### TASK DETAILS:
Please return every line below that contains the string "tape".

### RECORDED INFORMATION:
━━━━

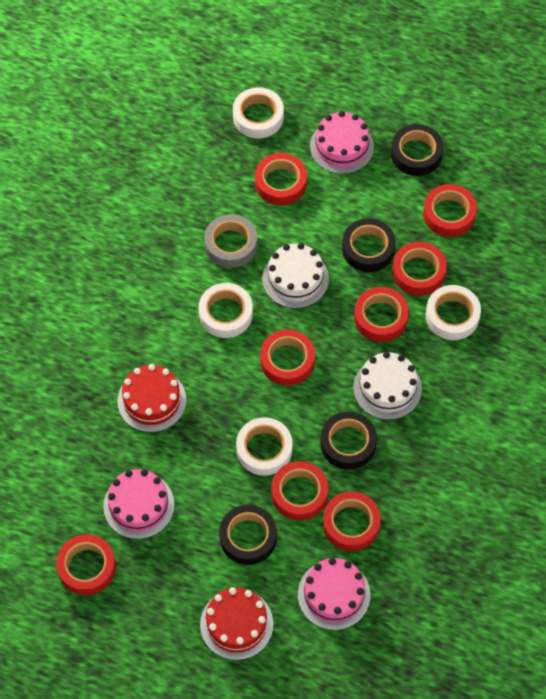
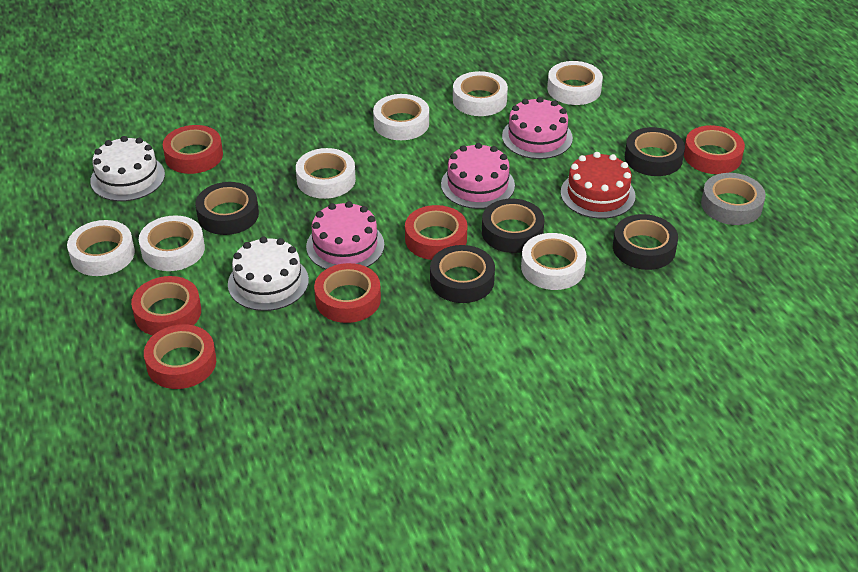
black tape: 4 -> 5
red cake: 2 -> 1
red tape: 8 -> 6
white tape: 4 -> 7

━━━━

### REPLY TO THE EXERCISE:
black tape: 4 -> 5
red tape: 8 -> 6
white tape: 4 -> 7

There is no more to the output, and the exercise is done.